Content starts

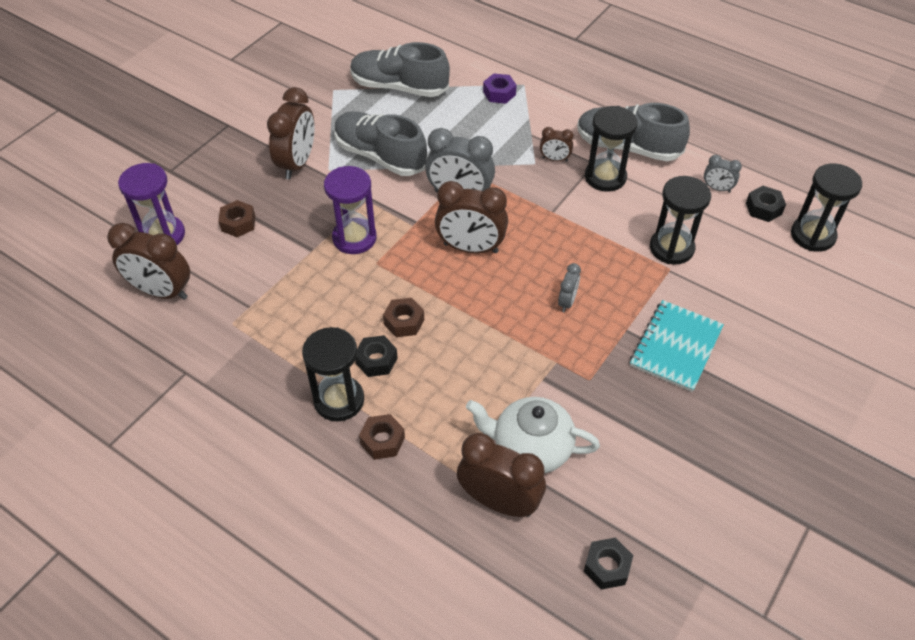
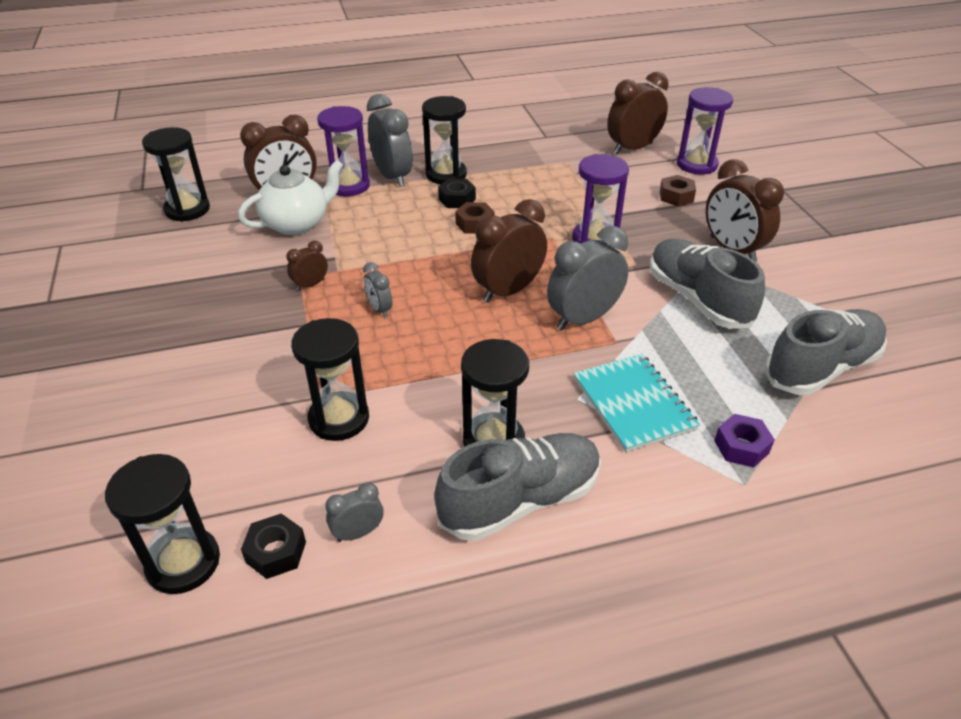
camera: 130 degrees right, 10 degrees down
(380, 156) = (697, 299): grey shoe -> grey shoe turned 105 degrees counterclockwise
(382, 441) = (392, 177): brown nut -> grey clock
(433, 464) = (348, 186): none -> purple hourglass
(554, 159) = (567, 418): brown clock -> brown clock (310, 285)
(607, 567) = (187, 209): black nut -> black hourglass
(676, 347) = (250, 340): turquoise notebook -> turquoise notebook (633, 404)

Content ends

## What the task requires
Pictures are to be omitted; set down the rest of the entries exactly as given.

## Expected output
camera: 130 degrees right, 10 degrees down
(380, 156) = (697, 299): grey shoe -> grey shoe turned 105 degrees counterclockwise
(382, 441) = (392, 177): brown nut -> grey clock
(433, 464) = (348, 186): none -> purple hourglass
(554, 159) = (567, 418): brown clock -> brown clock (310, 285)
(607, 567) = (187, 209): black nut -> black hourglass
(676, 347) = (250, 340): turquoise notebook -> turquoise notebook (633, 404)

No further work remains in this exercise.